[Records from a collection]
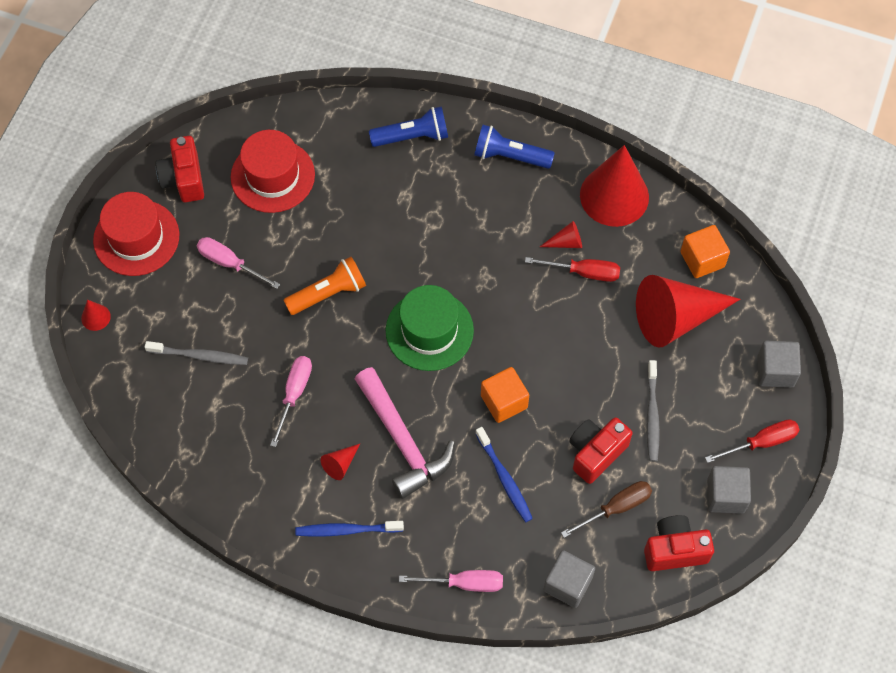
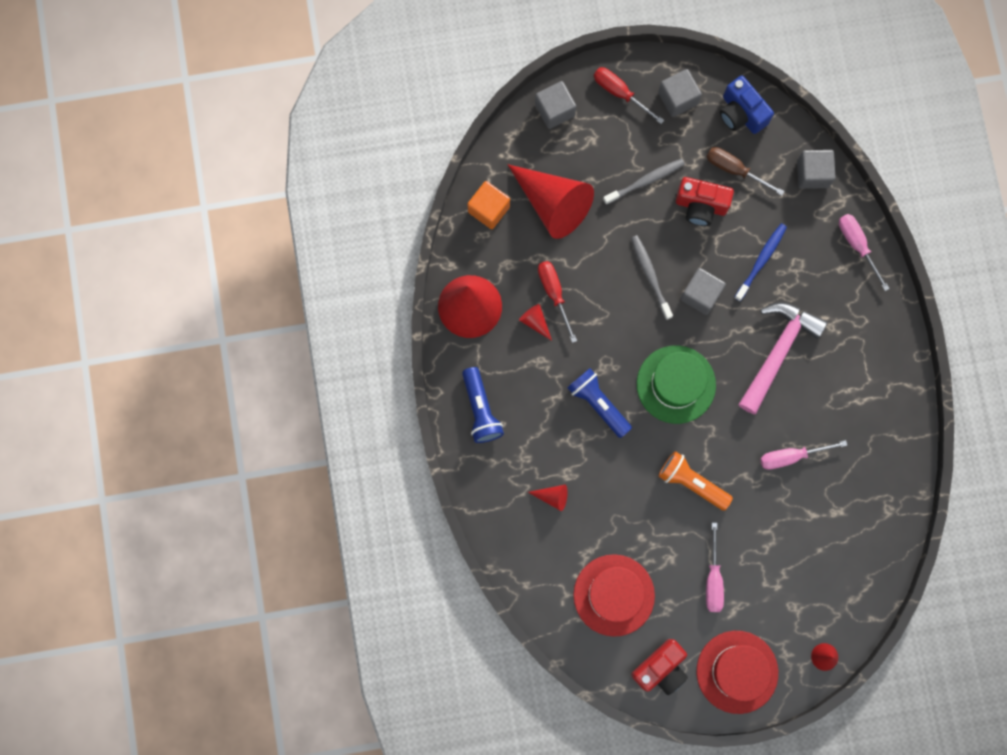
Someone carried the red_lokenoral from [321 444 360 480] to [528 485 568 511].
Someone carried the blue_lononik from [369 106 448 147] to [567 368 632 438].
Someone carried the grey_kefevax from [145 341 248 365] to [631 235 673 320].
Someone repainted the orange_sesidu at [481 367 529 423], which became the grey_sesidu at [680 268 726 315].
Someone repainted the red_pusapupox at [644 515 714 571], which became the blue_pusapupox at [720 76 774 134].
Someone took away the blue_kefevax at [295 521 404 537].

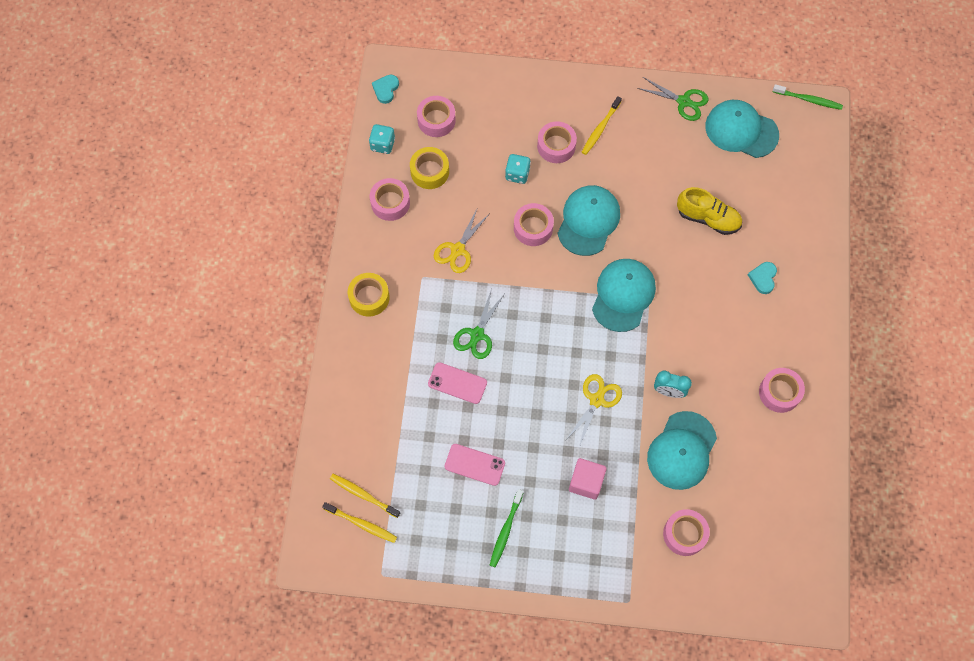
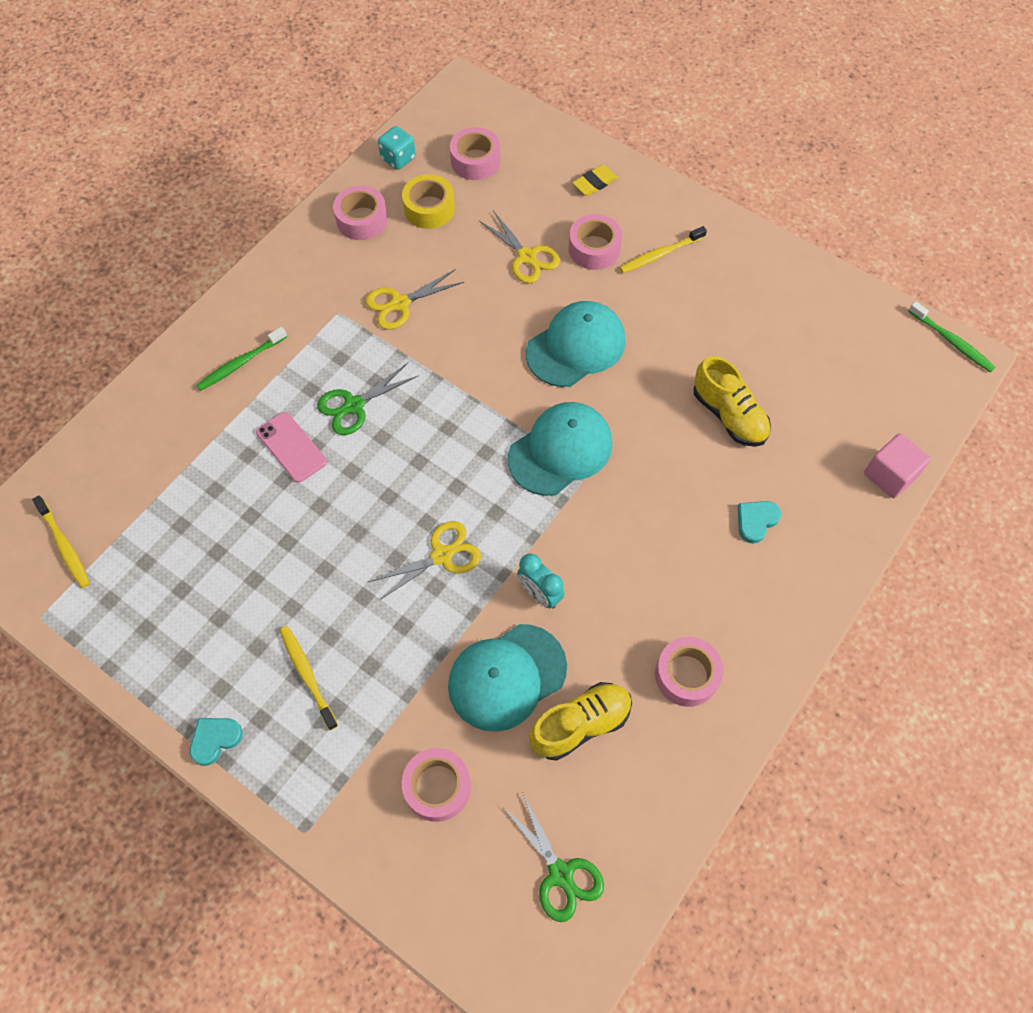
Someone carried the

» Assignment
The answer must be the exact lines from the line with "Someone carried the blue_lononik" to the final line of the data, both ends included, with no pictures.

» Answer section
Someone carried the blue_lononik from [369 106 448 147] to [567 368 632 438].
Someone carried the grey_kefevax from [145 341 248 365] to [631 235 673 320].
Someone repainted the orange_sesidu at [481 367 529 423], which became the grey_sesidu at [680 268 726 315].
Someone repainted the red_pusapupox at [644 515 714 571], which became the blue_pusapupox at [720 76 774 134].
Someone took away the blue_kefevax at [295 521 404 537].

Someone carried the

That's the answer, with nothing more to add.